Exercise prompt:
State how many lines in the records below include the word "size". Give nothing but that number.

= = = =

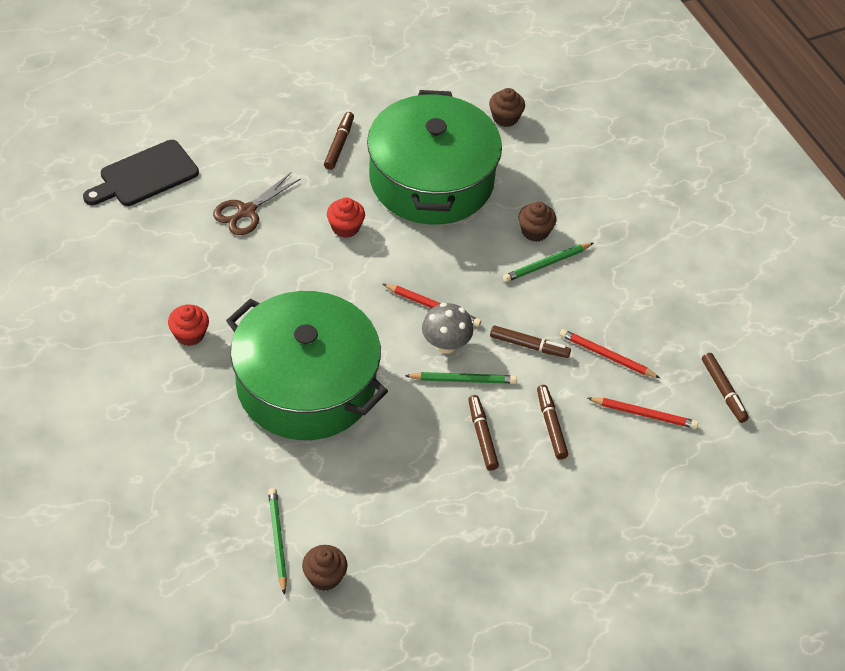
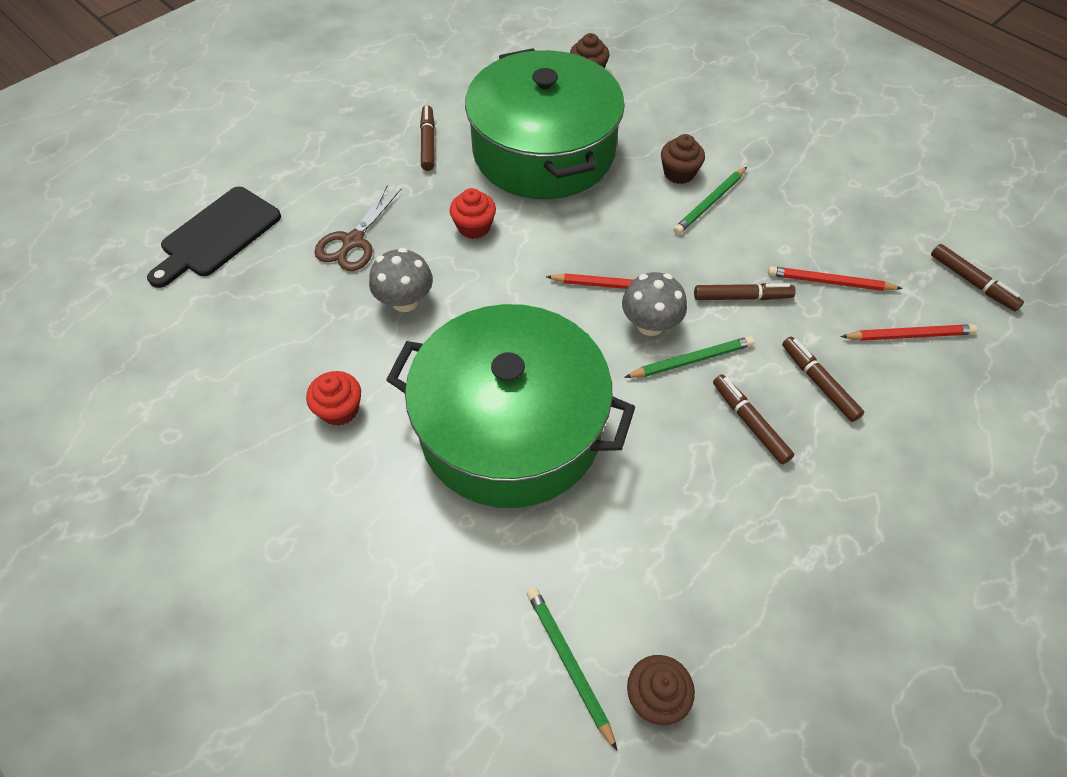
camera: 15 degrees left, 5 degrees up
(267, 270) = (405, 301): none -> grey mushroom

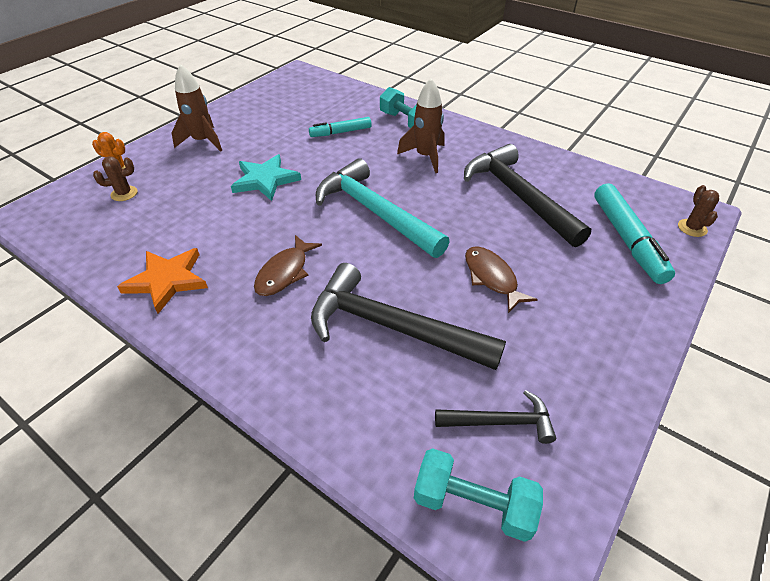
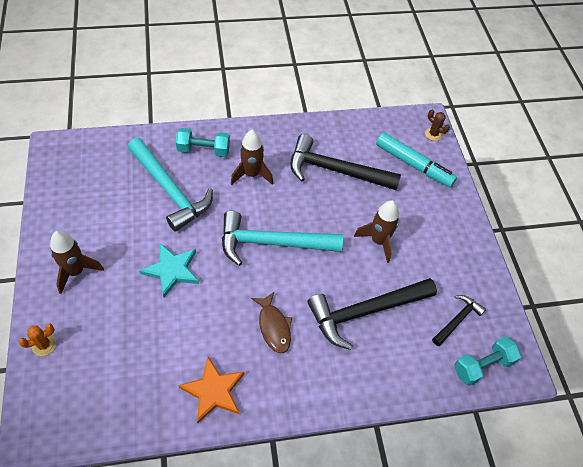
camera: 50 degrees left, 10 degrees up
(124, 193) = (84, 360): brown cactus -> none
(340, 132) = (170, 190): turquoise marker -> turquoise hammer
(492, 278) = (378, 241): brown fish -> brown rocket

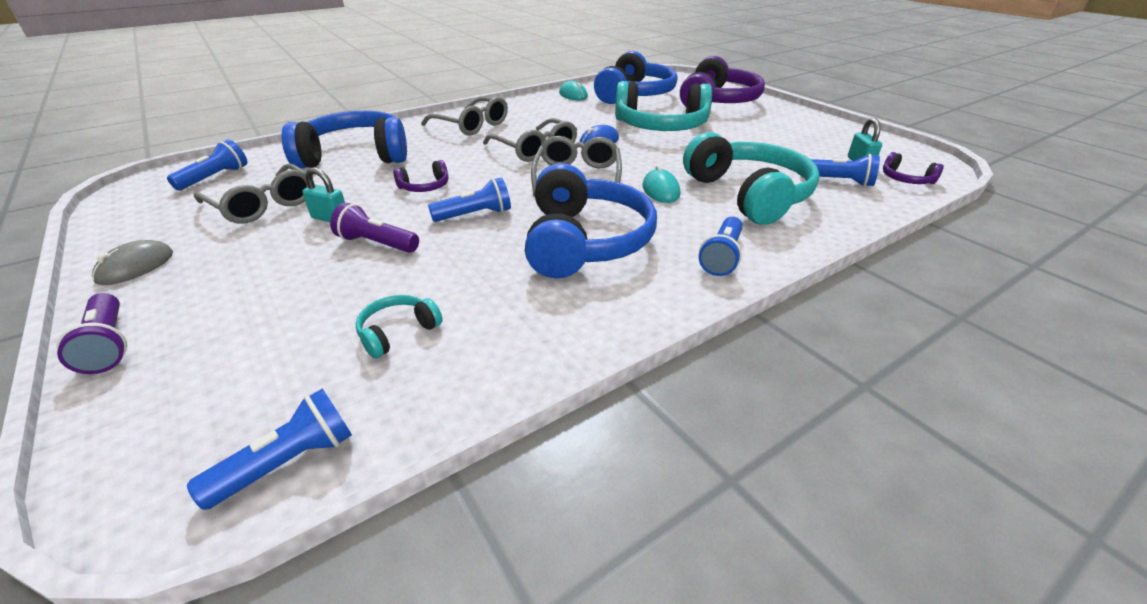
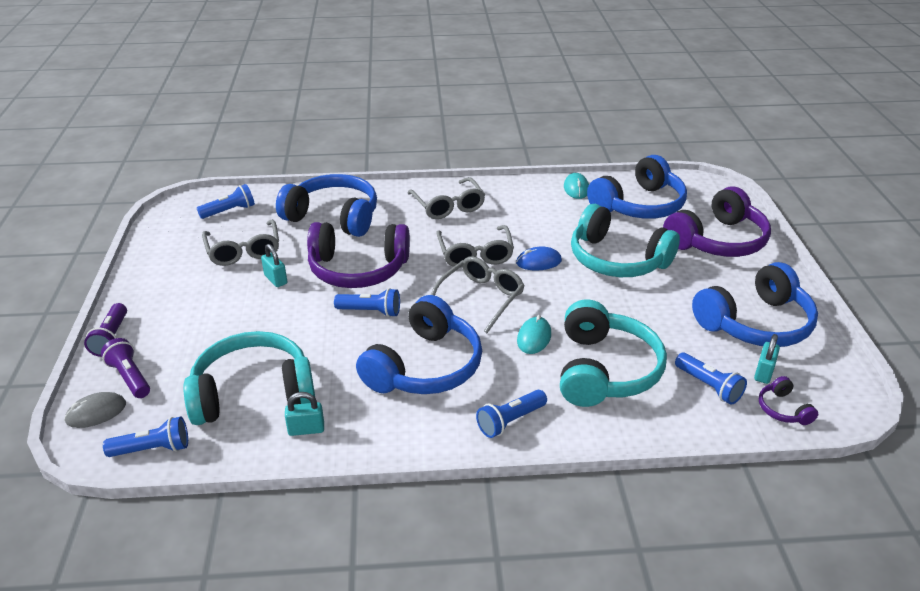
camera: 30 degrees right, 0 degrees up
(135, 267) = (148, 282): grey mouse -> grey mouse (96, 413)
(376, 243) = (288, 314): purple flashlight -> purple flashlight (130, 377)
(398, 332) = (253, 392): turquoise headphones -> turquoise headphones, size x2.33
(425, 187) = (358, 269): purple headphones -> purple headphones, size x2.33
(510, 345) = (306, 429): none -> turquoise padlock
(810, 137) = (755, 323): none -> blue headphones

= = = =

Output for this exercise:
2